* _WHAT IS NEEDED_
Search the records below for "degrees" and copy every line it turns up in.

[Scene images with change listings]
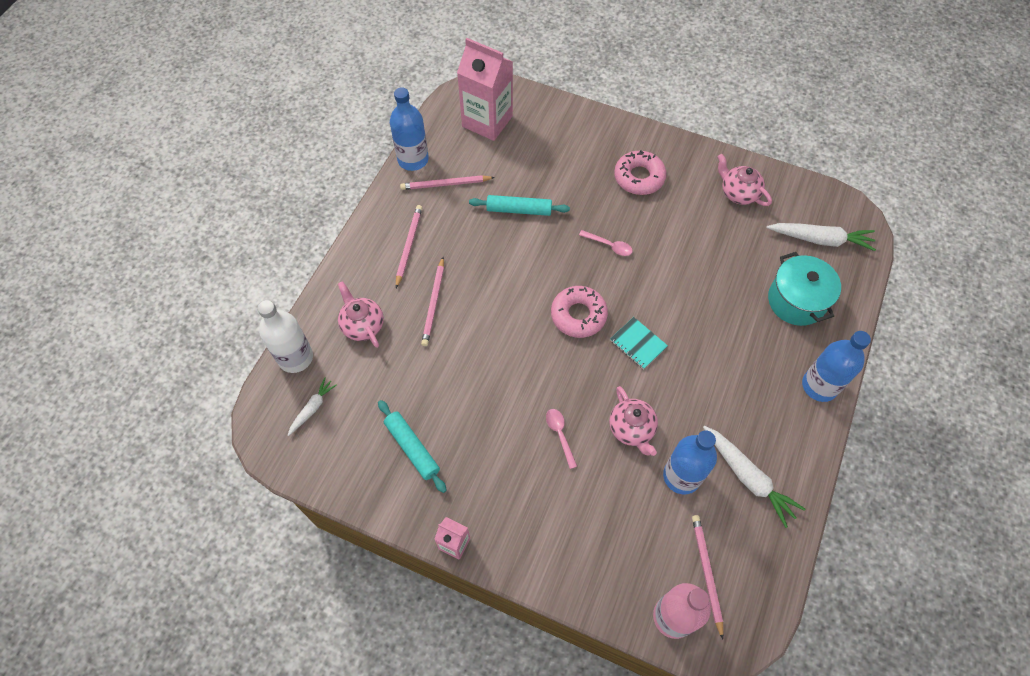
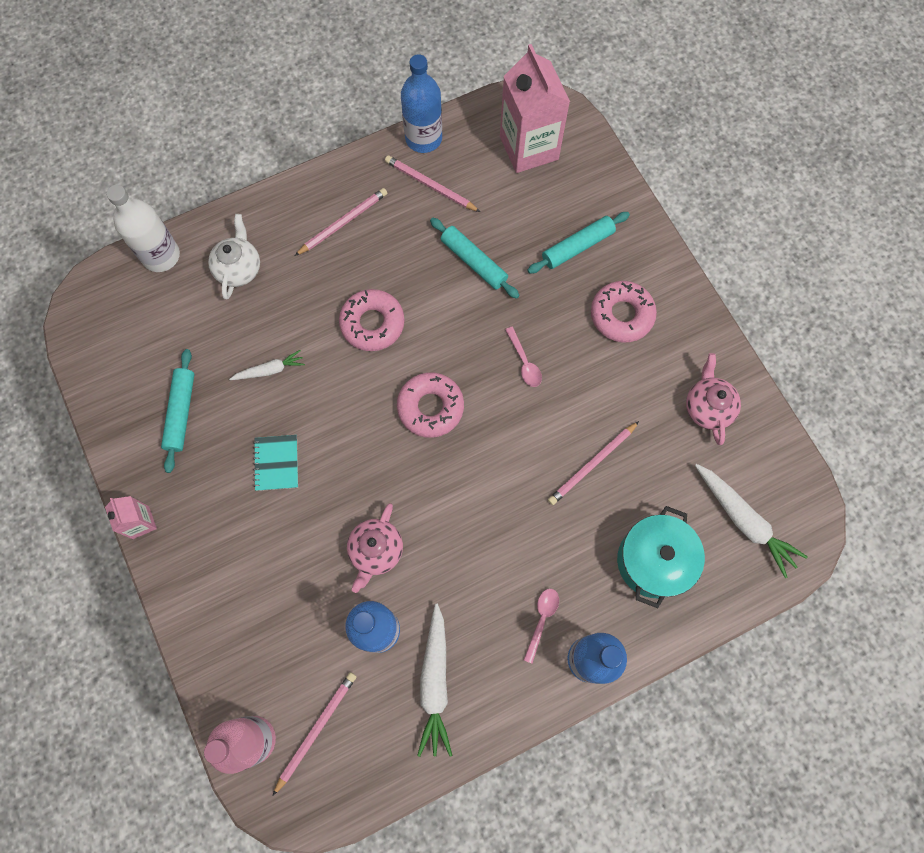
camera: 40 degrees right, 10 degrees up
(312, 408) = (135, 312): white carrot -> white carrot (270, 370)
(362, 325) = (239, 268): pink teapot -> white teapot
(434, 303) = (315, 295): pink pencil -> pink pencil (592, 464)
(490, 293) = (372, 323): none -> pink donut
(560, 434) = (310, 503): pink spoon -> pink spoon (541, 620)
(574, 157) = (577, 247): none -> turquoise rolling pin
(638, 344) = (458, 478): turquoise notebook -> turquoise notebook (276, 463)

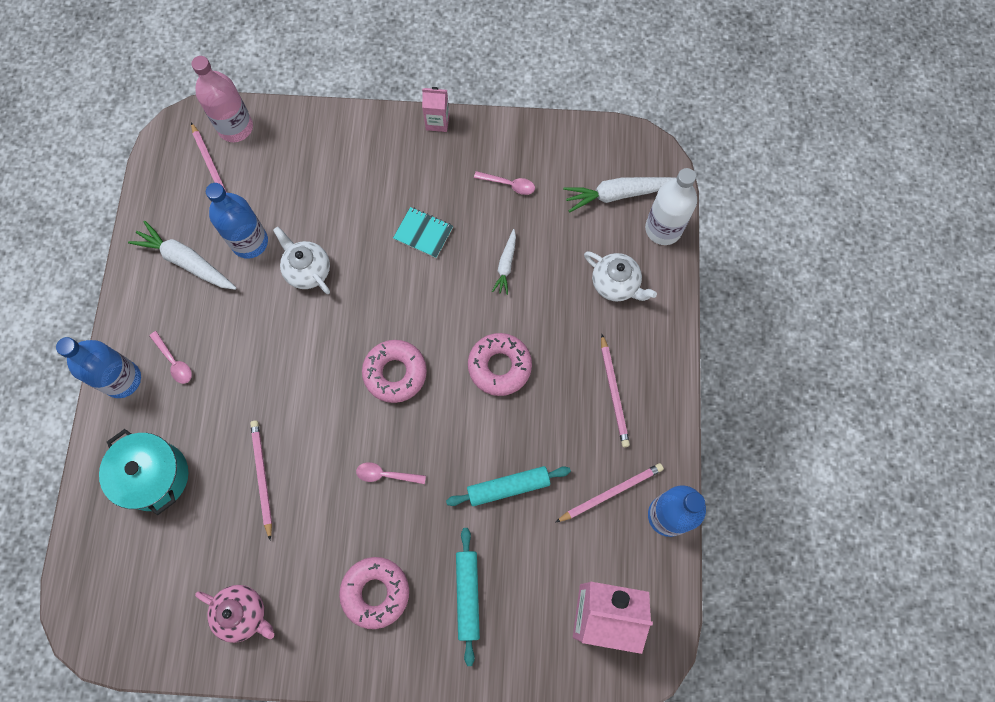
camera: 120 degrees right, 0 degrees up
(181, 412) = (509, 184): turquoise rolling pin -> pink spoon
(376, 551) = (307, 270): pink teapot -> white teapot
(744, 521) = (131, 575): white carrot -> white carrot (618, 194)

* _RESPONSE TO THIS EXERCISE_
camera: 40 degrees right, 10 degrees up
camera: 120 degrees right, 0 degrees up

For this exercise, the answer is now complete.